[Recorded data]
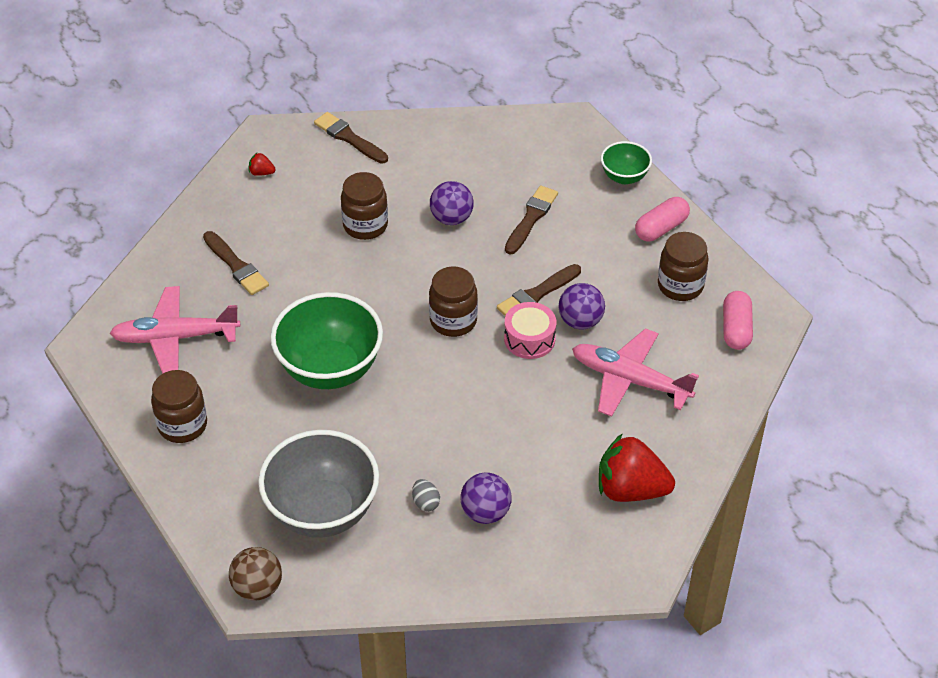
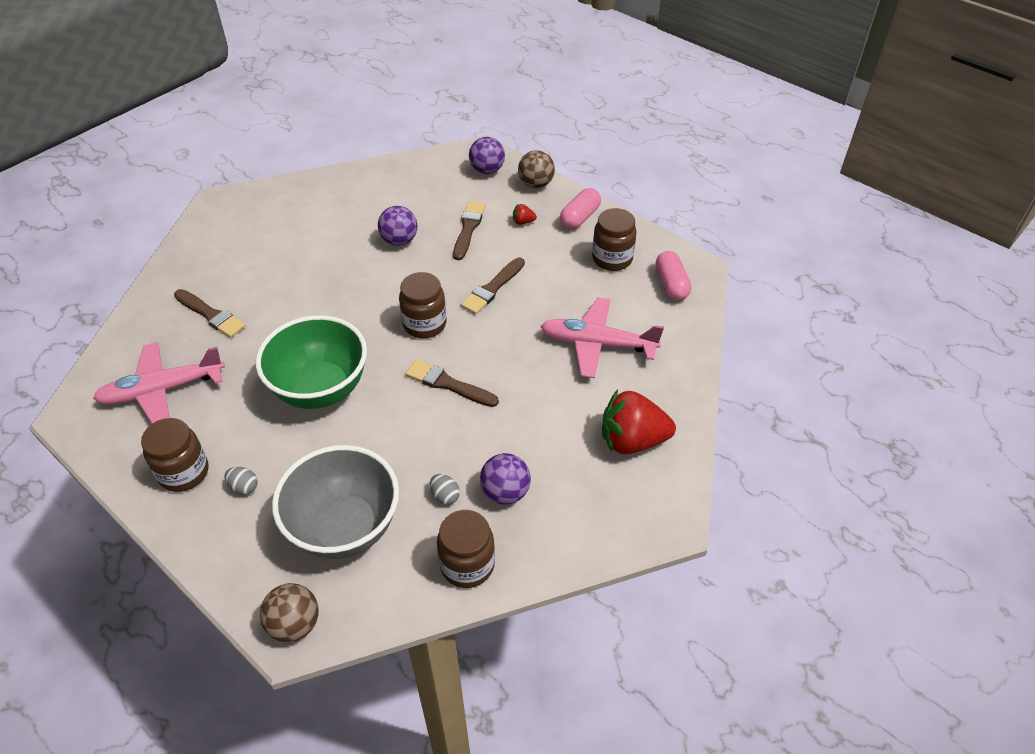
camera: 15 degrees left, 0 degrees up
(236, 452) = (244, 487): none -> grey egg
(261, 173) = (219, 233): red strawberry -> red strawberry (523, 222)
(349, 138) = (292, 193): brown brush -> brown brush (448, 384)
(365, 225) = (324, 259): brown jar -> brown jar (467, 565)
(529, 339) = (497, 326): pink drum -> none
(580, 321) = (537, 303): purple ball -> purple ball (487, 170)
(624, 177) = (536, 184): green bowl -> brown ball

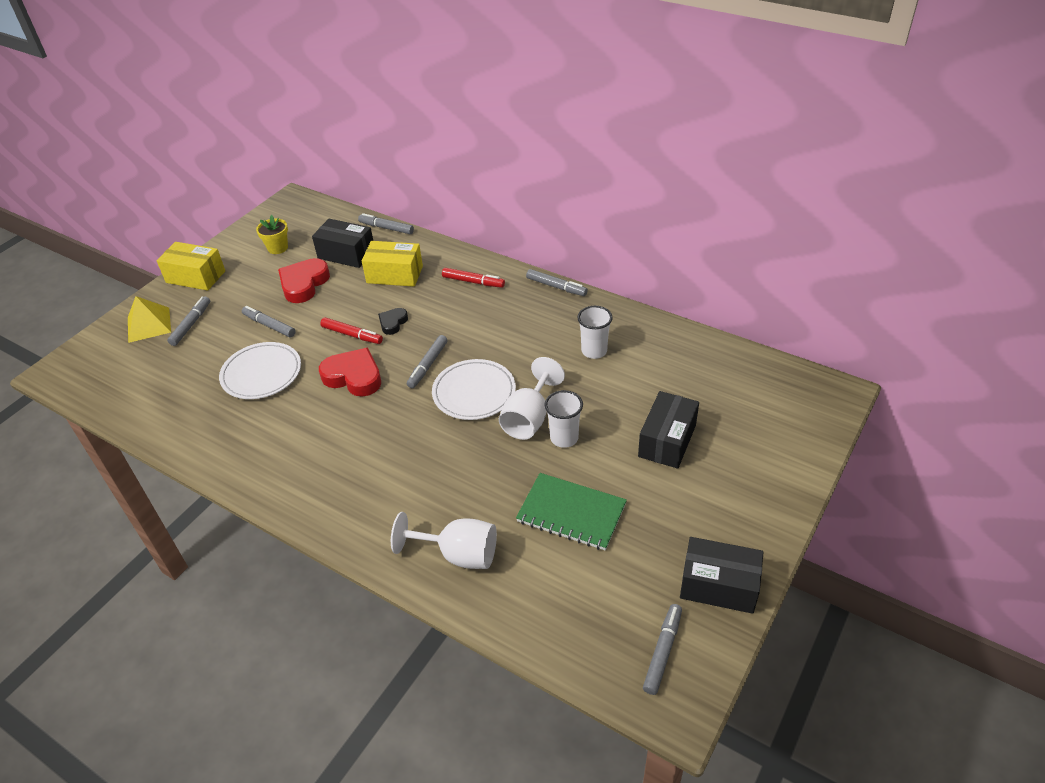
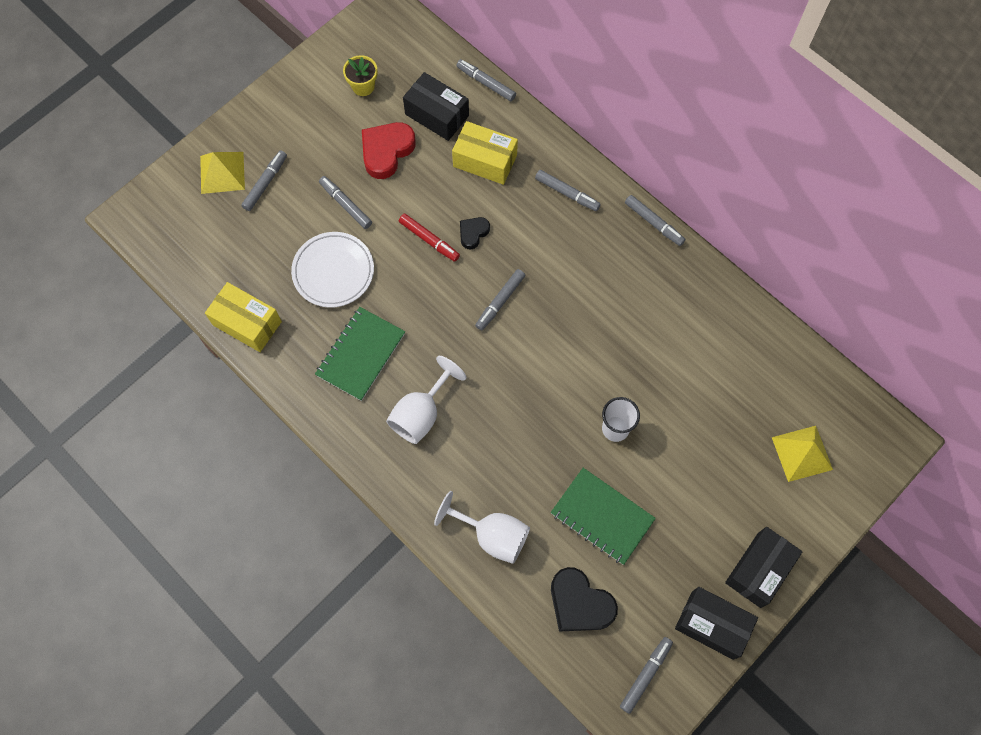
camera: 10 degrees right, 25 degrees up
(196, 277) = (272, 111): yellow box -> yellow box (247, 323)
(295, 430) = (360, 354): none -> green notebook
(353, 377) = (424, 298): red heart -> none
(473, 282) = (567, 193): red marker -> grey marker
(474, 392) = (540, 350): white plate -> none
(529, 418) = (587, 396): white goblet -> white goblet (421, 413)
(569, 597) = (580, 603): none -> black heart
(594, 351) = (671, 324): white cup -> none
(667, 440) = (713, 457): black box -> black box (759, 570)
(752, 420) = (802, 453): none -> yellow pyramid

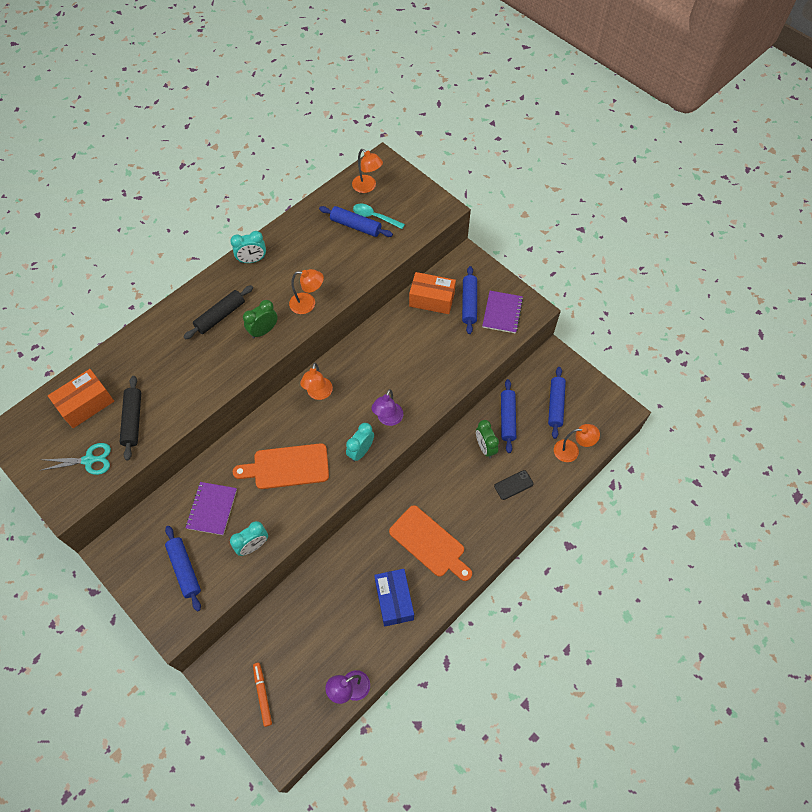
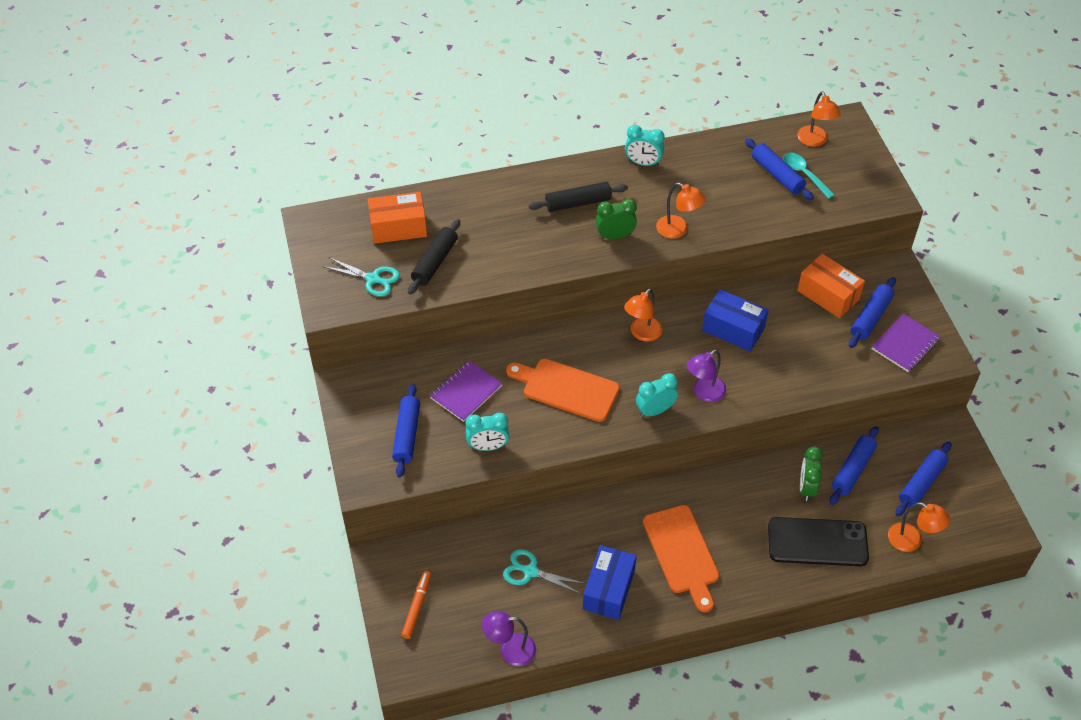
camera: 30 degrees right, 10 degrees down
(331, 618) = (530, 571): none -> turquoise scissors
(381, 358) = (733, 329): none -> blue box
(513, 485) = (817, 542): black phone -> black phone, size x2.01

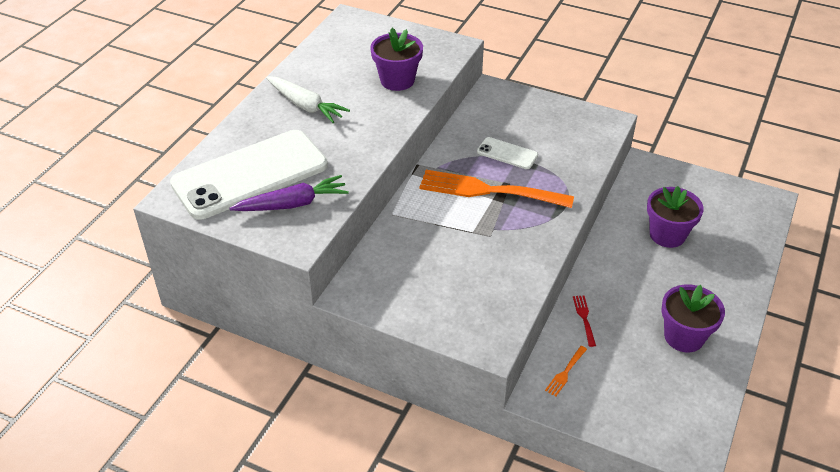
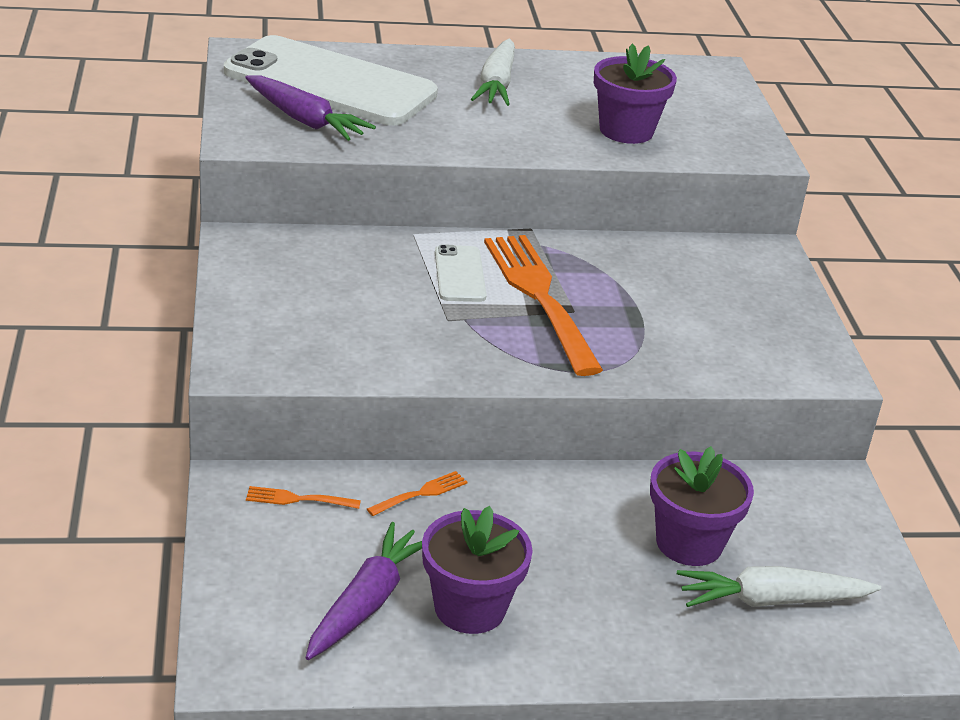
camera: 55 degrees right, 10 degrees down
(507, 153) = (637, 294): white phone -> white phone (460, 274)
(584, 318) = (421, 494): red fork -> orange fork
(664, 376) = (366, 603): none -> purple carrot
(719, 227) = (772, 601): none -> white carrot

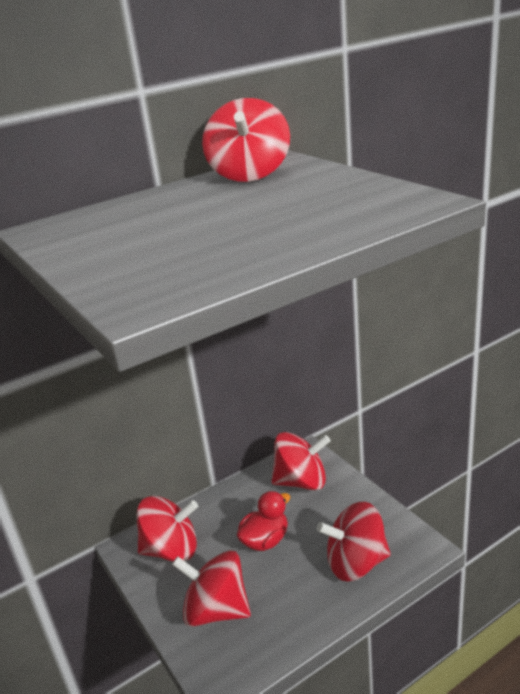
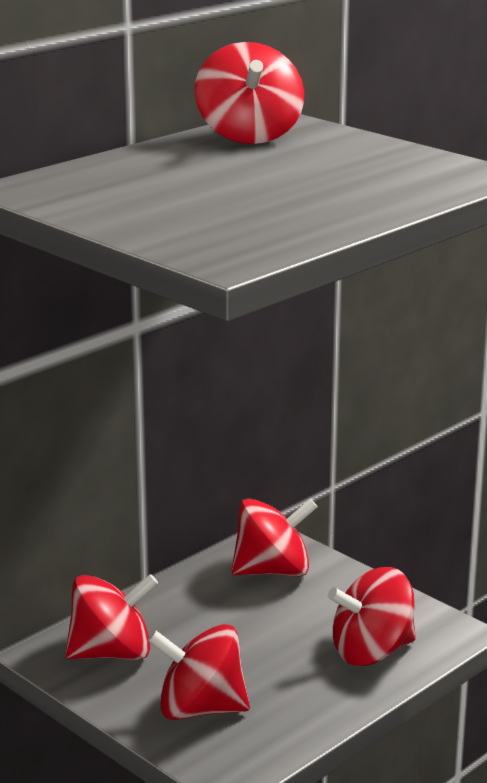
camera: 15 degrees left, 5 degrees down
(265, 540) = (242, 636): red duck -> none

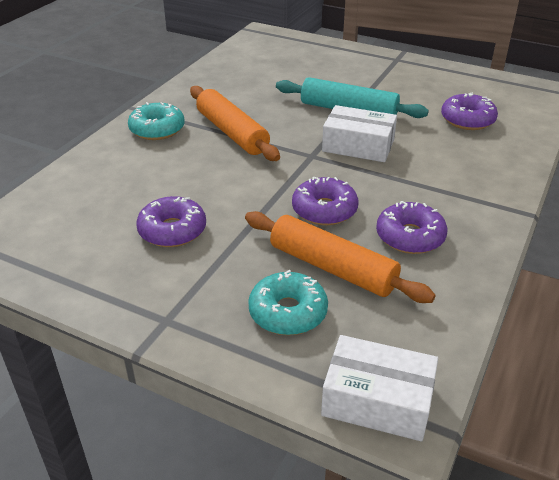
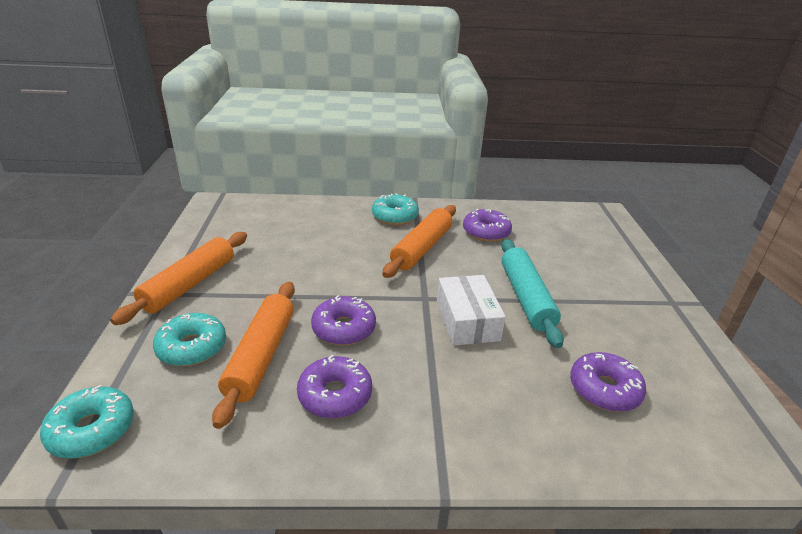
camera: 60 degrees right, 5 degrees down
(163, 298) = (189, 284): none -> orange rolling pin
(172, 230) = (269, 263): purple donut -> purple donut (486, 232)
(377, 400) = (92, 430): white box -> turquoise donut

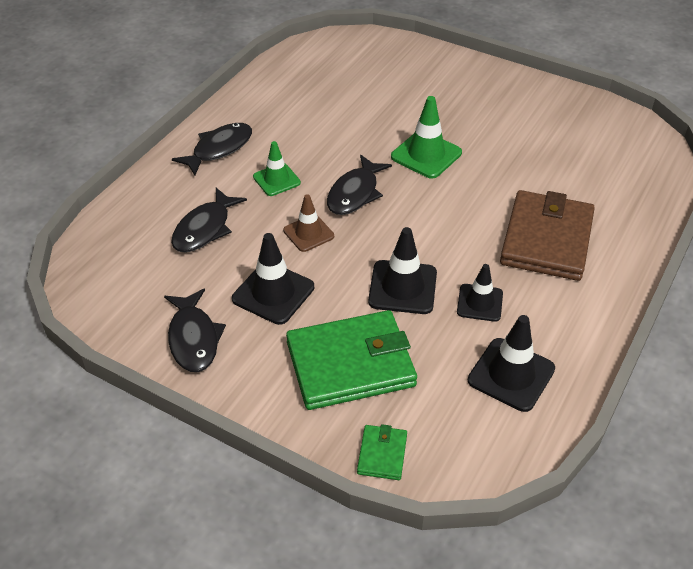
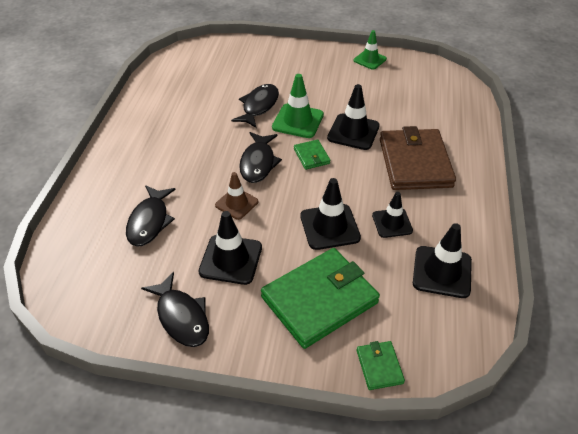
camera: 20 degrees left, 0 degrees up
(219, 149) = (132, 154): black fish -> black fish (259, 106)
(276, 180) = (191, 167): green traffic cone -> green traffic cone (370, 60)
(422, 200) = (311, 156): none -> green wallet
(488, 184) = (353, 132): none -> black traffic cone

### Action item
The copy should begin at the line containing "(507, 153) = (637, 294): white" and end at the last line of the data above; please restate those lines word for word without the pictures.

### Answer section
(507, 153) = (637, 294): white phone -> white phone (460, 274)
(584, 318) = (421, 494): red fork -> orange fork
(664, 376) = (366, 603): none -> purple carrot
(719, 227) = (772, 601): none -> white carrot

camera: 15 degrees left, 5 degrees down
(265, 540) = (242, 636): red duck -> none

camera: 60 degrees right, 5 degrees down
(163, 298) = (189, 284): none -> orange rolling pin
(172, 230) = (269, 263): purple donut -> purple donut (486, 232)
(377, 400) = (92, 430): white box -> turquoise donut

camera: 20 degrees left, 0 degrees up
(219, 149) = (132, 154): black fish -> black fish (259, 106)
(276, 180) = (191, 167): green traffic cone -> green traffic cone (370, 60)
(422, 200) = (311, 156): none -> green wallet
(488, 184) = (353, 132): none -> black traffic cone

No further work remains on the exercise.